### [What you need to do]
Change every occurrence of "wooden table at center" to "wooden desk at center" and reproduce the entries below, keeping all other text identical.

>> Begin Input rows

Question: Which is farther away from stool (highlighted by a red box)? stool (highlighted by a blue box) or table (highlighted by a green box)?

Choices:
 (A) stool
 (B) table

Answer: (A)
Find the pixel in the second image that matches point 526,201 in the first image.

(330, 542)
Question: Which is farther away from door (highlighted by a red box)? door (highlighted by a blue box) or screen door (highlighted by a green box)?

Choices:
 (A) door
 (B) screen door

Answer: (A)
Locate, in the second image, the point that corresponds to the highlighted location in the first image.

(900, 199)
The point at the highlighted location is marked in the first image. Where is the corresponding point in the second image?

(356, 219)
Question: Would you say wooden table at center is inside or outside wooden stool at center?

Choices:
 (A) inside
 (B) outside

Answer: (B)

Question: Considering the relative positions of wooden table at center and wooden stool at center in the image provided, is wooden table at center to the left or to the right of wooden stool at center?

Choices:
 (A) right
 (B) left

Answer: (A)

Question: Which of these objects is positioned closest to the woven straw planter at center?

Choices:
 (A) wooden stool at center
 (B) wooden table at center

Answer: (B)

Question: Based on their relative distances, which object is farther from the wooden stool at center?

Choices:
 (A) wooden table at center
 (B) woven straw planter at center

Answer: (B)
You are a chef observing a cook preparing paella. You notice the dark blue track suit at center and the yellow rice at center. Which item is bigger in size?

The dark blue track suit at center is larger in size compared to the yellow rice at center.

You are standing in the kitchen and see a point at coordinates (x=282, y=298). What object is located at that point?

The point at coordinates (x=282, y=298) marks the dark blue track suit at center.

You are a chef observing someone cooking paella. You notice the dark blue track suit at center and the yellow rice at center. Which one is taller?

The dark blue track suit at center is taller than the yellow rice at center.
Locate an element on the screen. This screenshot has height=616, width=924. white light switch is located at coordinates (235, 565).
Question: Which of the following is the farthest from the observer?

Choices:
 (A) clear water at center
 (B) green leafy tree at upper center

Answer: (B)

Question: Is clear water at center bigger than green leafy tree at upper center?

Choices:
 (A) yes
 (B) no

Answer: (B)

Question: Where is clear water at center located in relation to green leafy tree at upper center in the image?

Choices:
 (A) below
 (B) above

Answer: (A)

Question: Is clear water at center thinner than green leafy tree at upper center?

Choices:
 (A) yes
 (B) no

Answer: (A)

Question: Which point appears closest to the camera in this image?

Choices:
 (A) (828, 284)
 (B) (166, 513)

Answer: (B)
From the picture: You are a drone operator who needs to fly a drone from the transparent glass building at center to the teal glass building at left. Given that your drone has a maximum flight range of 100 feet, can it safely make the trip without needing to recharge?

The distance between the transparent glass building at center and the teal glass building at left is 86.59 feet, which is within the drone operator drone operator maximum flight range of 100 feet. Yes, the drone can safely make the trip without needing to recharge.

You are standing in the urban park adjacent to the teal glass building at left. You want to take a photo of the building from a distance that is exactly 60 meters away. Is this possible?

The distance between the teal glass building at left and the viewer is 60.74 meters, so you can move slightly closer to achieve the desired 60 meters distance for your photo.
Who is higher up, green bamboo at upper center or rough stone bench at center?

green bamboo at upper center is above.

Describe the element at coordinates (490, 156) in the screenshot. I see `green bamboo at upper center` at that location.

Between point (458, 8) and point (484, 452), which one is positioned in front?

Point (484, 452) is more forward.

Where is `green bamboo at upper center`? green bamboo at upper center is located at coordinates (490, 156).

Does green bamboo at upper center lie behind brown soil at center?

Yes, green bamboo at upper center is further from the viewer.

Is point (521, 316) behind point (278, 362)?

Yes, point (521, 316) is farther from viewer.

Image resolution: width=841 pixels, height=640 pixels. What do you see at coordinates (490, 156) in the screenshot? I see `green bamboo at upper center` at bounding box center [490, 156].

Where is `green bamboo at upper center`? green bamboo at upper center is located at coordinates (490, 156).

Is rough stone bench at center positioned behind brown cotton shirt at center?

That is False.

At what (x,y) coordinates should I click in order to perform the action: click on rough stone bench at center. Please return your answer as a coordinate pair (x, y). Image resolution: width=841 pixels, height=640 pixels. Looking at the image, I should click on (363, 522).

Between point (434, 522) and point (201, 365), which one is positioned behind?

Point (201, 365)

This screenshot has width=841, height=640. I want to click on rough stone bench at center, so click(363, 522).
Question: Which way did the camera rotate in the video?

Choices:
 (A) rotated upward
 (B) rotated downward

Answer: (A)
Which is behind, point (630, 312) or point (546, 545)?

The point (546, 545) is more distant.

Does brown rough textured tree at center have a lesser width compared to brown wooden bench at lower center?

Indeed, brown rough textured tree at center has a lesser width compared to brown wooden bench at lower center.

>> End Input rows

### [Correct answer]
Question: Which is farther away from stool (highlighted by a red box)? stool (highlighted by a blue box) or table (highlighted by a green box)?

Choices:
 (A) stool
 (B) table

Answer: (A)
Find the pixel in the second image that matches point 526,201 in the first image.

(330, 542)
Question: Which is farther away from door (highlighted by a red box)? door (highlighted by a blue box) or screen door (highlighted by a green box)?

Choices:
 (A) door
 (B) screen door

Answer: (A)
Locate, in the second image, the point that corresponds to the highlighted location in the first image.

(900, 199)
The point at the highlighted location is marked in the first image. Where is the corresponding point in the second image?

(356, 219)
Question: Would you say wooden desk at center is inside or outside wooden stool at center?

Choices:
 (A) inside
 (B) outside

Answer: (B)

Question: Considering the relative positions of wooden desk at center and wooden stool at center in the image provided, is wooden desk at center to the left or to the right of wooden stool at center?

Choices:
 (A) right
 (B) left

Answer: (A)

Question: Which of these objects is positioned closest to the woven straw planter at center?

Choices:
 (A) wooden stool at center
 (B) wooden desk at center

Answer: (B)

Question: Based on their relative distances, which object is farther from the wooden stool at center?

Choices:
 (A) wooden desk at center
 (B) woven straw planter at center

Answer: (B)
You are a chef observing a cook preparing paella. You notice the dark blue track suit at center and the yellow rice at center. Which item is bigger in size?

The dark blue track suit at center is larger in size compared to the yellow rice at center.

You are standing in the kitchen and see a point at coordinates (x=282, y=298). What object is located at that point?

The point at coordinates (x=282, y=298) marks the dark blue track suit at center.

You are a chef observing someone cooking paella. You notice the dark blue track suit at center and the yellow rice at center. Which one is taller?

The dark blue track suit at center is taller than the yellow rice at center.
Locate an element on the screen. This screenshot has height=616, width=924. white light switch is located at coordinates (235, 565).
Question: Which of the following is the farthest from the observer?

Choices:
 (A) clear water at center
 (B) green leafy tree at upper center

Answer: (B)

Question: Is clear water at center bigger than green leafy tree at upper center?

Choices:
 (A) yes
 (B) no

Answer: (B)

Question: Where is clear water at center located in relation to green leafy tree at upper center in the image?

Choices:
 (A) below
 (B) above

Answer: (A)

Question: Is clear water at center thinner than green leafy tree at upper center?

Choices:
 (A) yes
 (B) no

Answer: (A)

Question: Which point appears closest to the camera in this image?

Choices:
 (A) (828, 284)
 (B) (166, 513)

Answer: (B)
From the picture: You are a drone operator who needs to fly a drone from the transparent glass building at center to the teal glass building at left. Given that your drone has a maximum flight range of 100 feet, can it safely make the trip without needing to recharge?

The distance between the transparent glass building at center and the teal glass building at left is 86.59 feet, which is within the drone operator drone operator maximum flight range of 100 feet. Yes, the drone can safely make the trip without needing to recharge.

You are standing in the urban park adjacent to the teal glass building at left. You want to take a photo of the building from a distance that is exactly 60 meters away. Is this possible?

The distance between the teal glass building at left and the viewer is 60.74 meters, so you can move slightly closer to achieve the desired 60 meters distance for your photo.
Who is higher up, green bamboo at upper center or rough stone bench at center?

green bamboo at upper center is above.

Describe the element at coordinates (490, 156) in the screenshot. I see `green bamboo at upper center` at that location.

Between point (458, 8) and point (484, 452), which one is positioned in front?

Point (484, 452) is more forward.

Where is `green bamboo at upper center`? green bamboo at upper center is located at coordinates (490, 156).

Does green bamboo at upper center lie behind brown soil at center?

Yes, green bamboo at upper center is further from the viewer.

Is point (521, 316) behind point (278, 362)?

Yes, point (521, 316) is farther from viewer.

Image resolution: width=841 pixels, height=640 pixels. What do you see at coordinates (490, 156) in the screenshot? I see `green bamboo at upper center` at bounding box center [490, 156].

Where is `green bamboo at upper center`? green bamboo at upper center is located at coordinates (490, 156).

Is rough stone bench at center positioned behind brown cotton shirt at center?

That is False.

At what (x,y) coordinates should I click in order to perform the action: click on rough stone bench at center. Please return your answer as a coordinate pair (x, y). Image resolution: width=841 pixels, height=640 pixels. Looking at the image, I should click on (363, 522).

Between point (434, 522) and point (201, 365), which one is positioned behind?

Point (201, 365)

This screenshot has width=841, height=640. I want to click on rough stone bench at center, so click(363, 522).
Question: Which way did the camera rotate in the video?

Choices:
 (A) rotated upward
 (B) rotated downward

Answer: (A)
Which is behind, point (630, 312) or point (546, 545)?

The point (546, 545) is more distant.

Does brown rough textured tree at center have a lesser width compared to brown wooden bench at lower center?

Indeed, brown rough textured tree at center has a lesser width compared to brown wooden bench at lower center.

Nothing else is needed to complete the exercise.